▶ **Your assignment**
Using the records below, repeat exactly the lines from the one holding "in_first: [212, 304, 274, 405]" through the one holding "was: pink midarakol", both ends included, and no others.

(Dataset extract)

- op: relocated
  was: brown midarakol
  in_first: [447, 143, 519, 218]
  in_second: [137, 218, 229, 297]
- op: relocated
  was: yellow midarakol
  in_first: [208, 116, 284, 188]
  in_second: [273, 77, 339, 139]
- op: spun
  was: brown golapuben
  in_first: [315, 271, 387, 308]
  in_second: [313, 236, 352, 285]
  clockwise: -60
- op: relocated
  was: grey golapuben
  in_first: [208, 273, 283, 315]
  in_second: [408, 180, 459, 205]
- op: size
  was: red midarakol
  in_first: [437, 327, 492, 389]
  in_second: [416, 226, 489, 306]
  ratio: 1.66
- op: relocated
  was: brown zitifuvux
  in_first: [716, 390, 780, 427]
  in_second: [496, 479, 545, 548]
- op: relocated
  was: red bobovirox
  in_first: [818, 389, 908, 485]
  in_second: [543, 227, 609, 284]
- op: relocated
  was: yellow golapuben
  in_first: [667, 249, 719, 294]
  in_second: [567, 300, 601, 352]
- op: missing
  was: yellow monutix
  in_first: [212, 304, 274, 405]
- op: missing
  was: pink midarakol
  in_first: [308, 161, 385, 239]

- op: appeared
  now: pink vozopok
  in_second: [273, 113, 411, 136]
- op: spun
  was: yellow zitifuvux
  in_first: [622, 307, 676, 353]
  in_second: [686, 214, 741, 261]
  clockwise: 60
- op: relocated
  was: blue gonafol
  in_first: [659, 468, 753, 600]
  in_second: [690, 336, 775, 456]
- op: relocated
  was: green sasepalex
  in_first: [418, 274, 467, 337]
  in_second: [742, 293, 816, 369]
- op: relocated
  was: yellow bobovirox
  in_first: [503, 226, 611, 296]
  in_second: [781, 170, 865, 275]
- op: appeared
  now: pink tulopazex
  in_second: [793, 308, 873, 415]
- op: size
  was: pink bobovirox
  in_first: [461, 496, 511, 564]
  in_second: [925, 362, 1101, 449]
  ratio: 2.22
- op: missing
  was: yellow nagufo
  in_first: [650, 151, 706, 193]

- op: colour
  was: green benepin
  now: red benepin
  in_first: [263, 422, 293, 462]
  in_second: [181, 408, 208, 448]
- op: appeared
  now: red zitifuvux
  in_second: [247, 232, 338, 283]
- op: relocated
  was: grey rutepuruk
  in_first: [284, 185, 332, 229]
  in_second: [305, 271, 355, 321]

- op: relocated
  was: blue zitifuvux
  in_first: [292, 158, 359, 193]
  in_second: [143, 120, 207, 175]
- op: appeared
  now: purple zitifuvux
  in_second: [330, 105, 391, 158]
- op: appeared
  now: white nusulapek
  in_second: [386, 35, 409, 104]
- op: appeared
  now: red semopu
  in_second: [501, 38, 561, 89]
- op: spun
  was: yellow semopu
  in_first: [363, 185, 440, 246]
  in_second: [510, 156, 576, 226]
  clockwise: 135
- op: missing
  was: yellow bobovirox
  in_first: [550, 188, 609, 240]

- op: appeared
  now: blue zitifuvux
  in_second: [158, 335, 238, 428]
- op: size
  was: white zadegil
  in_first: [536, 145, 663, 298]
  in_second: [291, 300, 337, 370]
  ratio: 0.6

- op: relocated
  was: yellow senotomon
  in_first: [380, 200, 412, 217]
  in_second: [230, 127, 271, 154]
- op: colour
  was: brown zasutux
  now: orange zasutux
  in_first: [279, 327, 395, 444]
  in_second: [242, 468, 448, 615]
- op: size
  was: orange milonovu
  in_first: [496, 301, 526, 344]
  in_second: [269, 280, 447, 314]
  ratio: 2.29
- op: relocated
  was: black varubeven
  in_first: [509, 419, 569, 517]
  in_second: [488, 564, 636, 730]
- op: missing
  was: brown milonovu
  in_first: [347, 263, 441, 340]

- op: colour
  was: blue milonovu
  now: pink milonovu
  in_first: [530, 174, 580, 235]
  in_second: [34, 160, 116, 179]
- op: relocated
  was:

(End Dataset extract)

▶ **Solution to this problem**
  in_first: [212, 304, 274, 405]
- op: missing
  was: pink midarakol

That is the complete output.